▸ **Brief**
Reproduce every one of the records below, line for line, with no changes to any character.
>>>>>
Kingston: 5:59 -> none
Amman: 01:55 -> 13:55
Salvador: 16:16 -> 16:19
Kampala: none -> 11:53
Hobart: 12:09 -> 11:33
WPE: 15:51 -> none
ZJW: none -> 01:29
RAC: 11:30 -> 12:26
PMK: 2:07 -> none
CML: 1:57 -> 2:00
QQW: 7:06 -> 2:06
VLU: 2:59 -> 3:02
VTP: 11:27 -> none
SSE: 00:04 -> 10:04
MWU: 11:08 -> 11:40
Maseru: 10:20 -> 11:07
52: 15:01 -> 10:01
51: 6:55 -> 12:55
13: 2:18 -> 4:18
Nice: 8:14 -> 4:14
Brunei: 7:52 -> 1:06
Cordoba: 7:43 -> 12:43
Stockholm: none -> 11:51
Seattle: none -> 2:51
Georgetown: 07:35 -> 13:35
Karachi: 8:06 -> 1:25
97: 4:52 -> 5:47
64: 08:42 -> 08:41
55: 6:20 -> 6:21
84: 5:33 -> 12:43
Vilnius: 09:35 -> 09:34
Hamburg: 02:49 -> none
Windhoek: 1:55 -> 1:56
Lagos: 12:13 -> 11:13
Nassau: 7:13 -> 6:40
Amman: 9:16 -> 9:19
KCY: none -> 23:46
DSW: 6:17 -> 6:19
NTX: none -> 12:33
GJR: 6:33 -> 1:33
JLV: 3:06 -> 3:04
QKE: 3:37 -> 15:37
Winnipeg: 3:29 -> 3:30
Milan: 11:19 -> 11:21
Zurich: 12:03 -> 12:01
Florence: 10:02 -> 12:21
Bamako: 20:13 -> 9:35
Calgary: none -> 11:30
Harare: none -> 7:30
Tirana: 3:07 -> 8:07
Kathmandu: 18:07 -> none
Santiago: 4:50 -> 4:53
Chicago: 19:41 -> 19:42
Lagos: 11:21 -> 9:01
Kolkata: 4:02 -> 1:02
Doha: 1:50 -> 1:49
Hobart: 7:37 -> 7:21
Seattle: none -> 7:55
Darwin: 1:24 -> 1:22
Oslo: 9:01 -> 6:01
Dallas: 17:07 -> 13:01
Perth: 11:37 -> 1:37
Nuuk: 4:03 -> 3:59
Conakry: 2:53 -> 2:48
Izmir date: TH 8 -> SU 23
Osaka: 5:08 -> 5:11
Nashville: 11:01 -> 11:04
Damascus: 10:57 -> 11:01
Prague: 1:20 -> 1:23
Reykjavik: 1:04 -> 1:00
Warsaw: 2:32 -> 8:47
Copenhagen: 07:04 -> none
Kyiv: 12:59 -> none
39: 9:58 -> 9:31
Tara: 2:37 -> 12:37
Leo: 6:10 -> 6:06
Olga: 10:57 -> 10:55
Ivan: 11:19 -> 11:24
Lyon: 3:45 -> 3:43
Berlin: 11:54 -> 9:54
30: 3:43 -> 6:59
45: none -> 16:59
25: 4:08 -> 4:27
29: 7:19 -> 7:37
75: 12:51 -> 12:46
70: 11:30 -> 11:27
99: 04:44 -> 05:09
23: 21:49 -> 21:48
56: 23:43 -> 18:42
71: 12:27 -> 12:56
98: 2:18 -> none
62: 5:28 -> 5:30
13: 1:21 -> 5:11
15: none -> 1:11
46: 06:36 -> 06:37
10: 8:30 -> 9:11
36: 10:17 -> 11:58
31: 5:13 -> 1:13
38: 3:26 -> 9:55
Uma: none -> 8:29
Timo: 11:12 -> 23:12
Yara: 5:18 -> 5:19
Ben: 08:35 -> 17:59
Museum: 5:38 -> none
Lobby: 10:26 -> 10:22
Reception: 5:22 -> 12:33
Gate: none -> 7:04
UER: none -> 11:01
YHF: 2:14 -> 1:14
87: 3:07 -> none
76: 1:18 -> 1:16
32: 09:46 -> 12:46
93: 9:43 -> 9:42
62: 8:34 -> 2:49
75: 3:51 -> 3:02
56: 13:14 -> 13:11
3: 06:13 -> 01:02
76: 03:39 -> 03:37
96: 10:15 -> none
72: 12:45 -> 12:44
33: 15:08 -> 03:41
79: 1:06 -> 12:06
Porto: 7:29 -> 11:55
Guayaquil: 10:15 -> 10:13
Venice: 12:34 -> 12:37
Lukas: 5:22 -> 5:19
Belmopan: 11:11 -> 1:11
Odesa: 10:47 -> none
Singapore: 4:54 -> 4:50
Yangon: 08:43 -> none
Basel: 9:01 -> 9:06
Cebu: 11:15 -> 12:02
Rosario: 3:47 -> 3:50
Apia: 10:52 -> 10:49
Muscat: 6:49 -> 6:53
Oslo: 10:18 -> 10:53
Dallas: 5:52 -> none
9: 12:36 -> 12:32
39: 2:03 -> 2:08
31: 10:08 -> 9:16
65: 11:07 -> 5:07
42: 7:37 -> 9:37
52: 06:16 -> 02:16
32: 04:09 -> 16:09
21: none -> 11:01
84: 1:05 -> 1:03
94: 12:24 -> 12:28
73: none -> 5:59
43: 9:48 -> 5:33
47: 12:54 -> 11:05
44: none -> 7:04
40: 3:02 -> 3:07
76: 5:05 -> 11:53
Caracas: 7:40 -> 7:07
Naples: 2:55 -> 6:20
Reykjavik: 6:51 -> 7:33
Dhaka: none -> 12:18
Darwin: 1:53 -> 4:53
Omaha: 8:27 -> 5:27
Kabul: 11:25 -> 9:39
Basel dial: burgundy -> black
<<<<<
▸ **Expected output**
Kingston: 5:59 -> none
Amman: 01:55 -> 13:55
Salvador: 16:16 -> 16:19
Kampala: none -> 11:53
Hobart: 12:09 -> 11:33
WPE: 15:51 -> none
ZJW: none -> 01:29
RAC: 11:30 -> 12:26
PMK: 2:07 -> none
CML: 1:57 -> 2:00
QQW: 7:06 -> 2:06
VLU: 2:59 -> 3:02
VTP: 11:27 -> none
SSE: 00:04 -> 10:04
MWU: 11:08 -> 11:40
Maseru: 10:20 -> 11:07
52: 15:01 -> 10:01
51: 6:55 -> 12:55
13: 2:18 -> 4:18
Nice: 8:14 -> 4:14
Brunei: 7:52 -> 1:06
Cordoba: 7:43 -> 12:43
Stockholm: none -> 11:51
Seattle: none -> 2:51
Georgetown: 07:35 -> 13:35
Karachi: 8:06 -> 1:25
97: 4:52 -> 5:47
64: 08:42 -> 08:41
55: 6:20 -> 6:21
84: 5:33 -> 12:43
Vilnius: 09:35 -> 09:34
Hamburg: 02:49 -> none
Windhoek: 1:55 -> 1:56
Lagos: 12:13 -> 11:13
Nassau: 7:13 -> 6:40
Amman: 9:16 -> 9:19
KCY: none -> 23:46
DSW: 6:17 -> 6:19
NTX: none -> 12:33
GJR: 6:33 -> 1:33
JLV: 3:06 -> 3:04
QKE: 3:37 -> 15:37
Winnipeg: 3:29 -> 3:30
Milan: 11:19 -> 11:21
Zurich: 12:03 -> 12:01
Florence: 10:02 -> 12:21
Bamako: 20:13 -> 9:35
Calgary: none -> 11:30
Harare: none -> 7:30
Tirana: 3:07 -> 8:07
Kathmandu: 18:07 -> none
Santiago: 4:50 -> 4:53
Chicago: 19:41 -> 19:42
Lagos: 11:21 -> 9:01
Kolkata: 4:02 -> 1:02
Doha: 1:50 -> 1:49
Hobart: 7:37 -> 7:21
Seattle: none -> 7:55
Darwin: 1:24 -> 1:22
Oslo: 9:01 -> 6:01
Dallas: 17:07 -> 13:01
Perth: 11:37 -> 1:37
Nuuk: 4:03 -> 3:59
Conakry: 2:53 -> 2:48
Izmir date: TH 8 -> SU 23
Osaka: 5:08 -> 5:11
Nashville: 11:01 -> 11:04
Damascus: 10:57 -> 11:01
Prague: 1:20 -> 1:23
Reykjavik: 1:04 -> 1:00
Warsaw: 2:32 -> 8:47
Copenhagen: 07:04 -> none
Kyiv: 12:59 -> none
39: 9:58 -> 9:31
Tara: 2:37 -> 12:37
Leo: 6:10 -> 6:06
Olga: 10:57 -> 10:55
Ivan: 11:19 -> 11:24
Lyon: 3:45 -> 3:43
Berlin: 11:54 -> 9:54
30: 3:43 -> 6:59
45: none -> 16:59
25: 4:08 -> 4:27
29: 7:19 -> 7:37
75: 12:51 -> 12:46
70: 11:30 -> 11:27
99: 04:44 -> 05:09
23: 21:49 -> 21:48
56: 23:43 -> 18:42
71: 12:27 -> 12:56
98: 2:18 -> none
62: 5:28 -> 5:30
13: 1:21 -> 5:11
15: none -> 1:11
46: 06:36 -> 06:37
10: 8:30 -> 9:11
36: 10:17 -> 11:58
31: 5:13 -> 1:13
38: 3:26 -> 9:55
Uma: none -> 8:29
Timo: 11:12 -> 23:12
Yara: 5:18 -> 5:19
Ben: 08:35 -> 17:59
Museum: 5:38 -> none
Lobby: 10:26 -> 10:22
Reception: 5:22 -> 12:33
Gate: none -> 7:04
UER: none -> 11:01
YHF: 2:14 -> 1:14
87: 3:07 -> none
76: 1:18 -> 1:16
32: 09:46 -> 12:46
93: 9:43 -> 9:42
62: 8:34 -> 2:49
75: 3:51 -> 3:02
56: 13:14 -> 13:11
3: 06:13 -> 01:02
76: 03:39 -> 03:37
96: 10:15 -> none
72: 12:45 -> 12:44
33: 15:08 -> 03:41
79: 1:06 -> 12:06
Porto: 7:29 -> 11:55
Guayaquil: 10:15 -> 10:13
Venice: 12:34 -> 12:37
Lukas: 5:22 -> 5:19
Belmopan: 11:11 -> 1:11
Odesa: 10:47 -> none
Singapore: 4:54 -> 4:50
Yangon: 08:43 -> none
Basel: 9:01 -> 9:06
Cebu: 11:15 -> 12:02
Rosario: 3:47 -> 3:50
Apia: 10:52 -> 10:49
Muscat: 6:49 -> 6:53
Oslo: 10:18 -> 10:53
Dallas: 5:52 -> none
9: 12:36 -> 12:32
39: 2:03 -> 2:08
31: 10:08 -> 9:16
65: 11:07 -> 5:07
42: 7:37 -> 9:37
52: 06:16 -> 02:16
32: 04:09 -> 16:09
21: none -> 11:01
84: 1:05 -> 1:03
94: 12:24 -> 12:28
73: none -> 5:59
43: 9:48 -> 5:33
47: 12:54 -> 11:05
44: none -> 7:04
40: 3:02 -> 3:07
76: 5:05 -> 11:53
Caracas: 7:40 -> 7:07
Naples: 2:55 -> 6:20
Reykjavik: 6:51 -> 7:33
Dhaka: none -> 12:18
Darwin: 1:53 -> 4:53
Omaha: 8:27 -> 5:27
Kabul: 11:25 -> 9:39
Basel dial: burgundy -> black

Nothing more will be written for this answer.